_What this task involves_
All lines holding the word "rectangle" in the listing below need to be copied.

_Data_
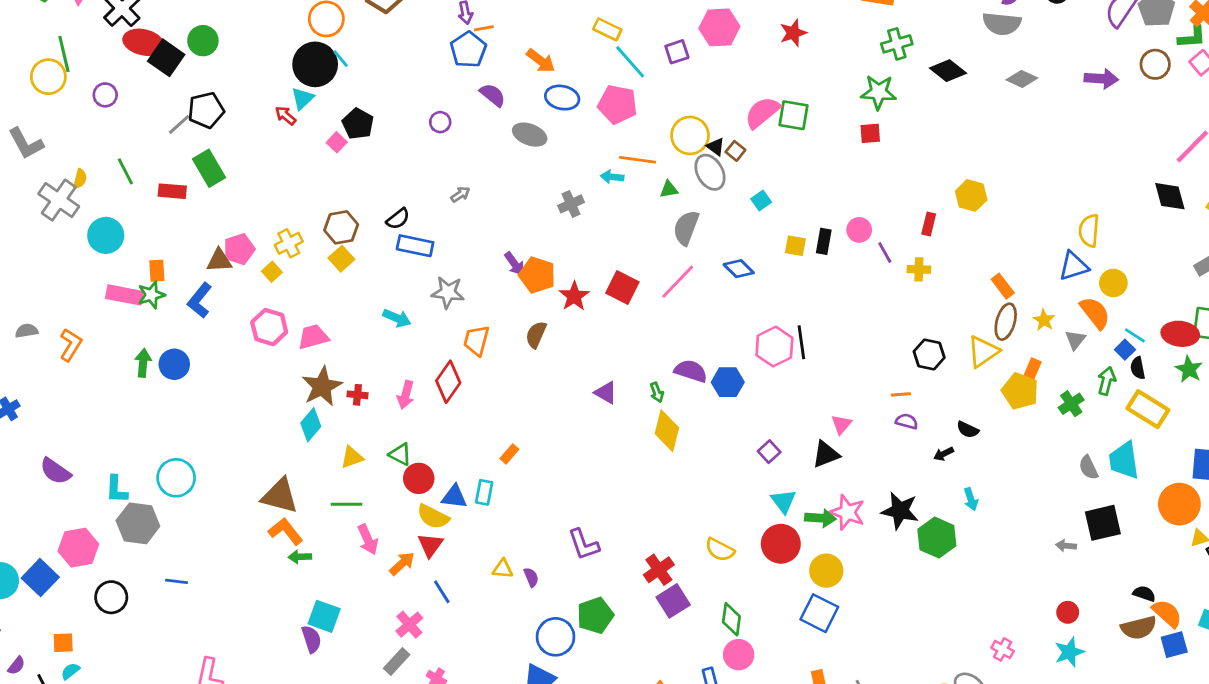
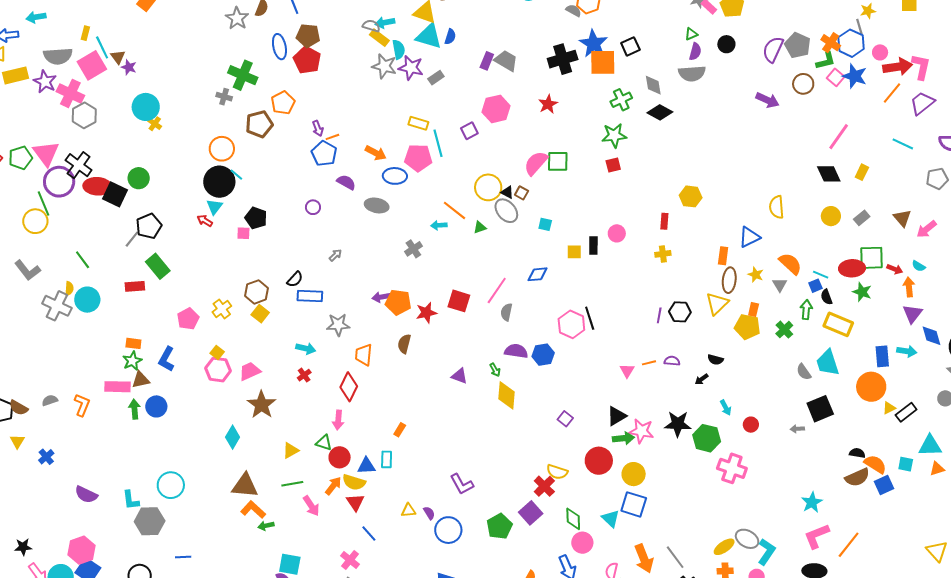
cyan line: (630, 62) -> (438, 143), turned 36
gray diamond: (1022, 79) -> (653, 85), moved, turned 65
purple arrow: (1101, 79) -> (767, 100), turned 30
purple circle: (105, 95) -> (59, 182), moved, size x1.8
pink pentagon: (618, 104) -> (418, 158), moved
pink square: (337, 142) -> (243, 233), turned -32
orange line: (638, 160) -> (455, 210), turned 40
green line: (125, 171) -> (83, 260), moved
cyan square: (761, 200) -> (545, 224), turned -32
gray semicircle: (686, 228) -> (506, 312), moved, size x0.7
cyan circle: (106, 235) -> (87, 300), moved
purple line: (885, 253) -> (659, 315), moved, turned 49
brown triangle: (219, 261) -> (141, 380), moved
purple arrow: (514, 264) -> (381, 297), turned 126
blue triangle: (1074, 266) -> (749, 237), moved
blue diamond: (739, 269) -> (538, 274), turned -40
orange rectangle: (157, 271) -> (133, 343), turned -70
yellow square: (272, 272) -> (217, 352), moved
yellow circle: (1113, 283) -> (831, 216), moved
orange rectangle: (1003, 286) -> (723, 256), turned 54
pink rectangle: (124, 295) -> (117, 387), moved
red star: (574, 296) -> (426, 313), turned 30
blue square: (1125, 350) -> (815, 286), turned 32
orange line: (901, 394) -> (649, 363), moved
red cross: (357, 395) -> (304, 375), moved, turned -32
pink arrow: (406, 395) -> (338, 420), moved
cyan diamond: (311, 425) -> (233, 437), moved
purple square: (769, 452) -> (565, 419), moved
black triangle: (826, 454) -> (617, 416), moved
cyan triangle: (783, 501) -> (611, 519), moved
pink hexagon: (78, 548) -> (81, 550), moved
orange arrow: (402, 564) -> (333, 486), moved
red cross: (659, 570) -> (544, 486), moved
red circle: (1068, 612) -> (751, 425), moved
green pentagon: (595, 615) -> (499, 526), moved
blue circle: (556, 637) -> (448, 530), moved
pink cross: (1003, 649) -> (732, 468), moved, size x1.8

_Answer box_
orange rectangle: (157, 271) -> (133, 343), turned -70
orange rectangle: (1003, 286) -> (723, 256), turned 54
pink rectangle: (124, 295) -> (117, 387), moved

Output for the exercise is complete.